-- PROMPT --
What you write must be the lines from the one holding "D4: LED blue" through the final line of the records below, reproduced exactly, minus the pictures.

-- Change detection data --
= = = =

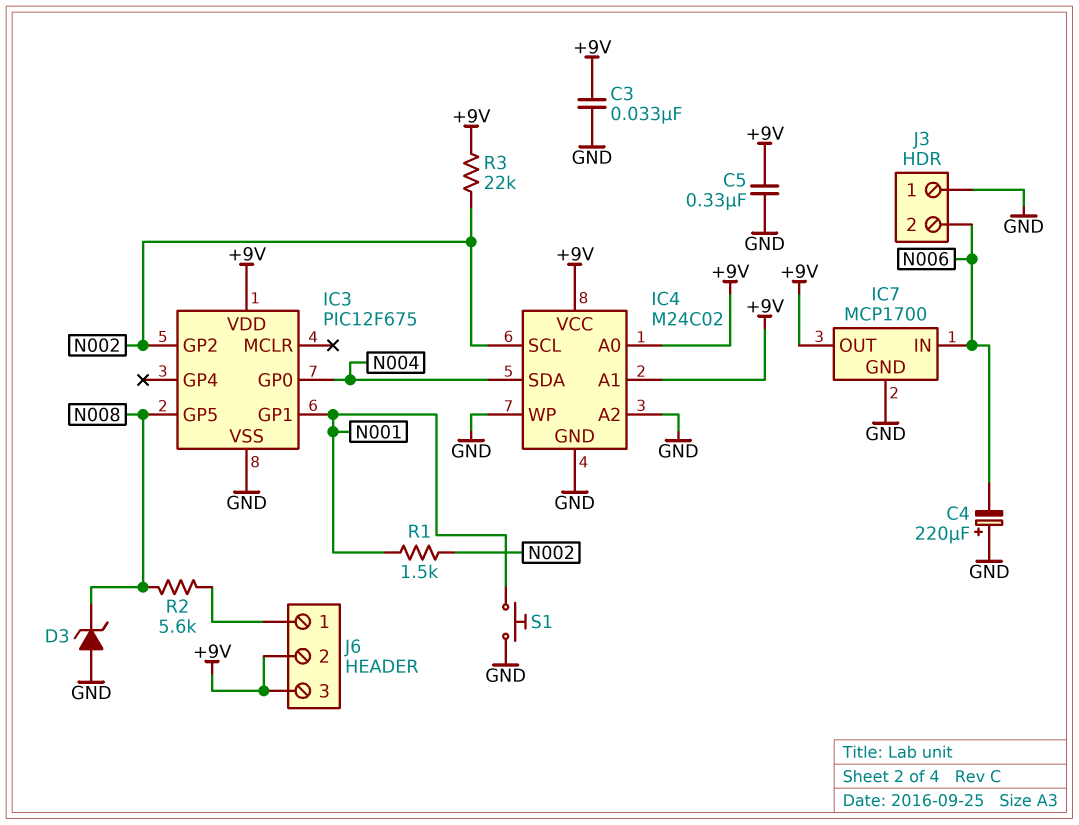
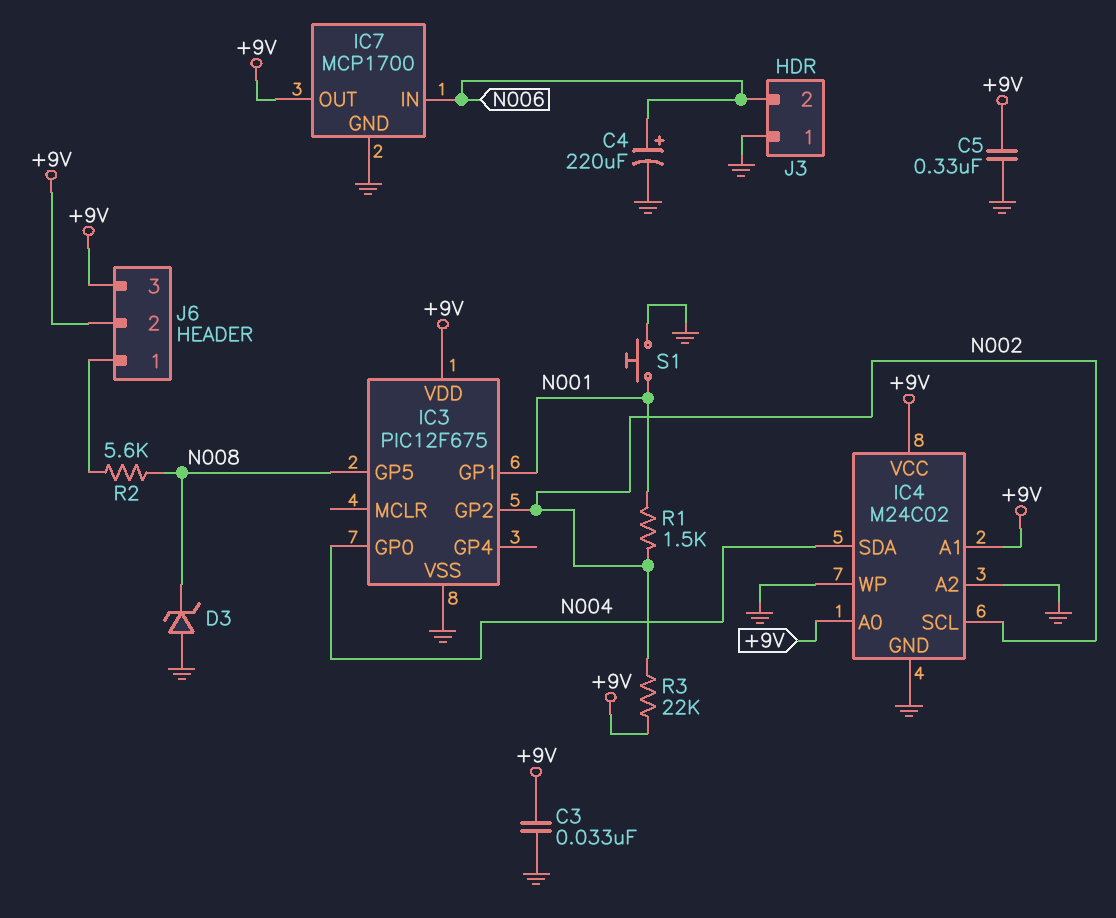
C4: 220uF (plus GND, minus N006) -> 220uF (plus N006, minus GND)

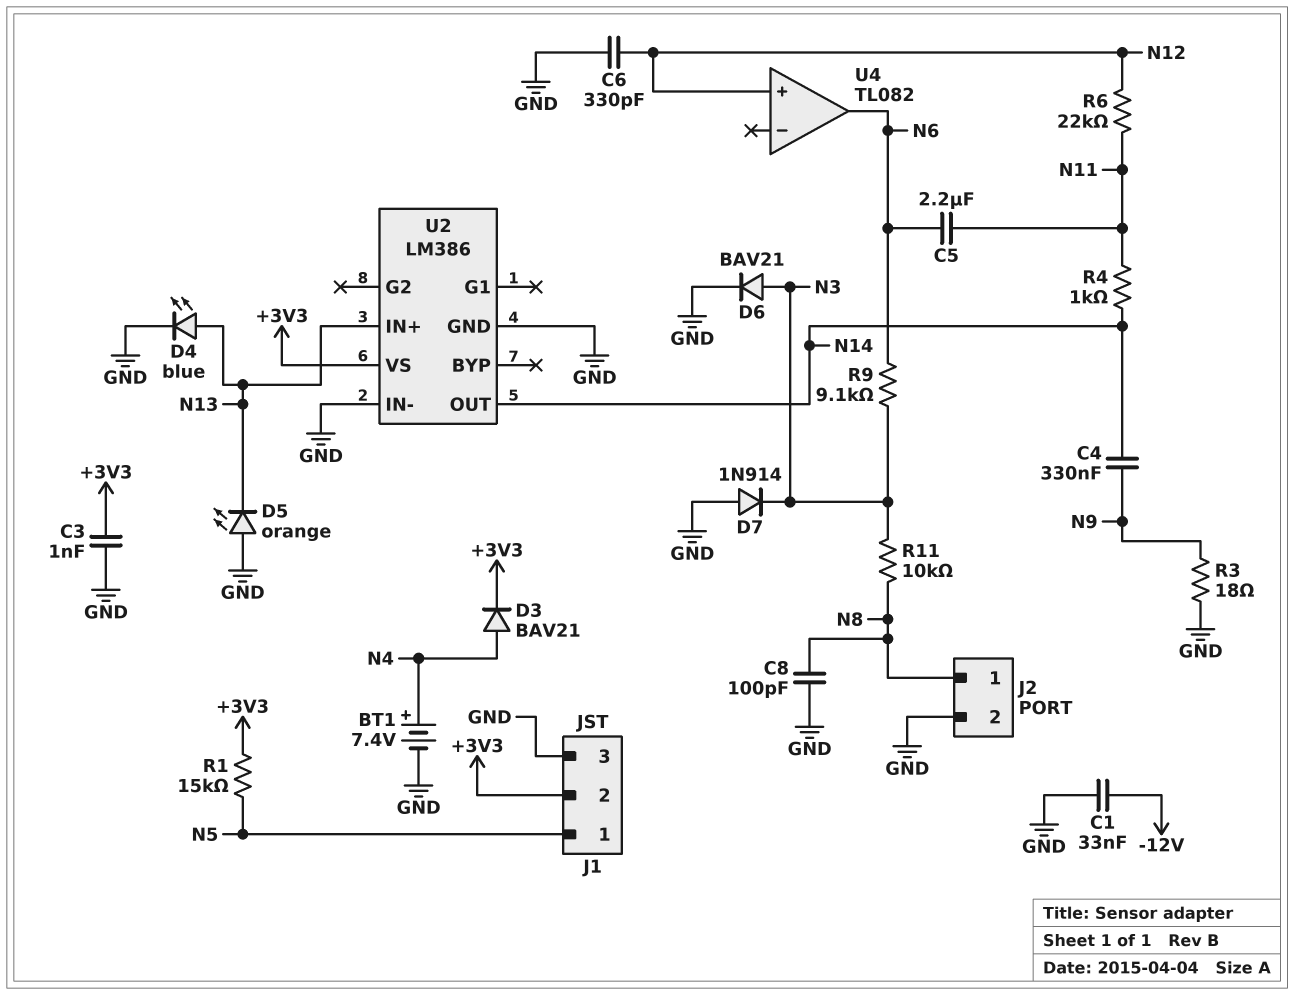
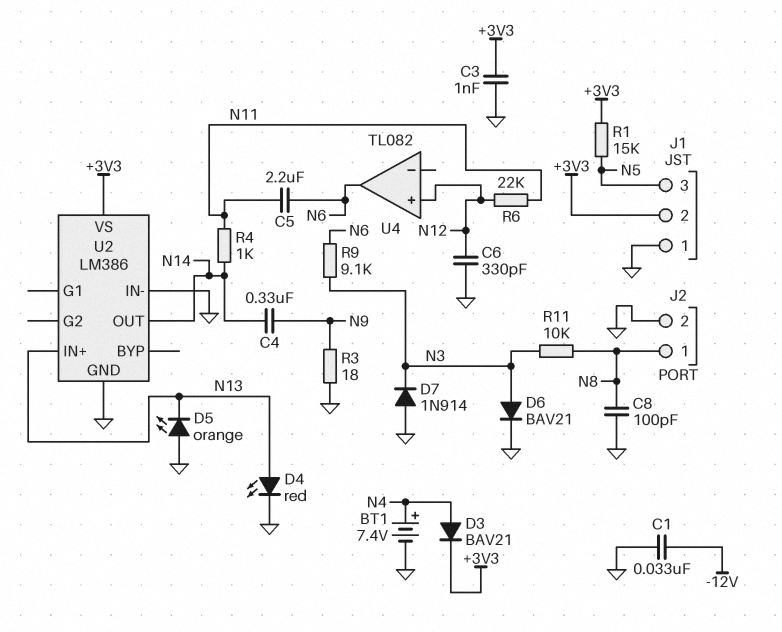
D4: LED blue (A N13, K GND) -> LED red (A N13, K GND)
J1 pin 1: N5 -> GND
J1 pin 3: GND -> N5

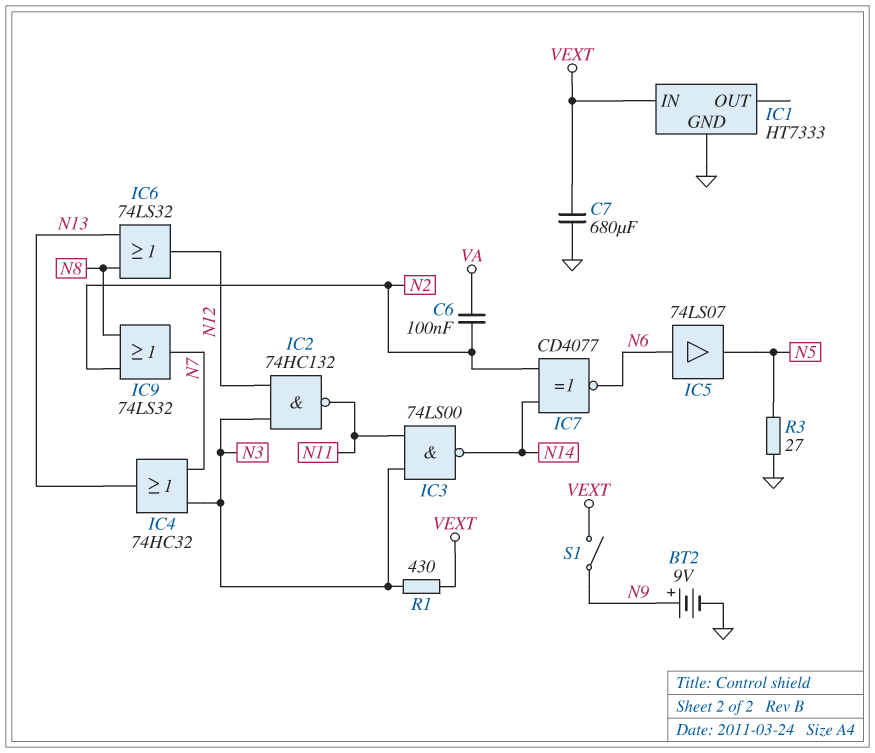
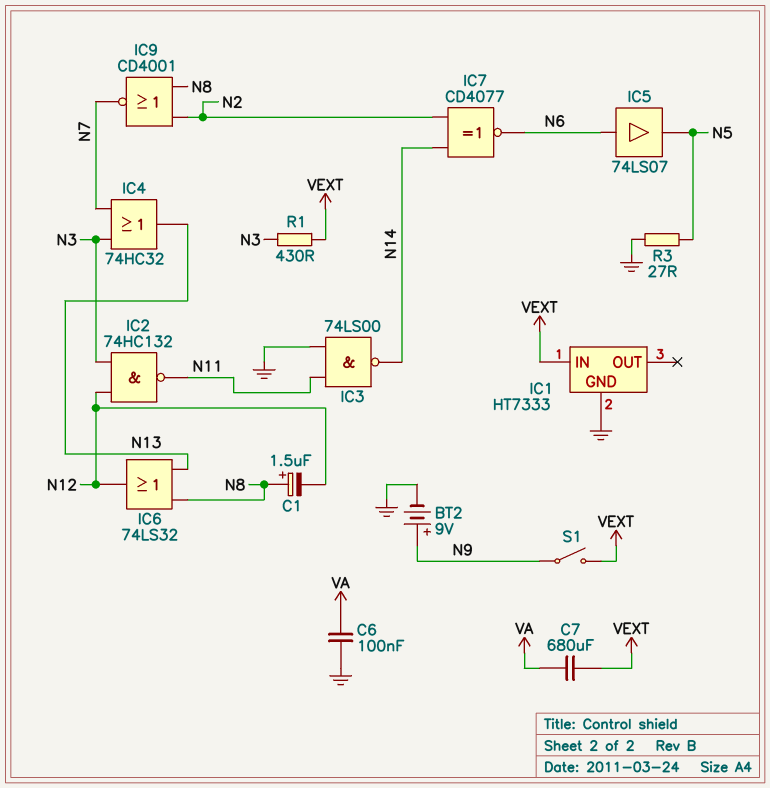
C1: none -> 1.5uF (plus N8, minus N12)
C6: 100nF (N2, VA) -> 100nF (GND, VA)
C7: 680uF (GND, VEXT) -> 680uF (VA, VEXT)
IC3: NAND 74LS00 (in N3, in N11, out N14) -> NAND 74LS00 (in GND, in N11, out N14)
IC9: OR 74LS32 (in N2, in N8, out N7) -> NOR CD4001 (in N2, in N8, out N7)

= = = =

-- PROBLEM SOLUTION --
D4: LED blue (A N13, K GND) -> LED red (A N13, K GND)
J1 pin 1: N5 -> GND
J1 pin 3: GND -> N5

C1: none -> 1.5uF (plus N8, minus N12)
C6: 100nF (N2, VA) -> 100nF (GND, VA)
C7: 680uF (GND, VEXT) -> 680uF (VA, VEXT)
IC3: NAND 74LS00 (in N3, in N11, out N14) -> NAND 74LS00 (in GND, in N11, out N14)
IC9: OR 74LS32 (in N2, in N8, out N7) -> NOR CD4001 (in N2, in N8, out N7)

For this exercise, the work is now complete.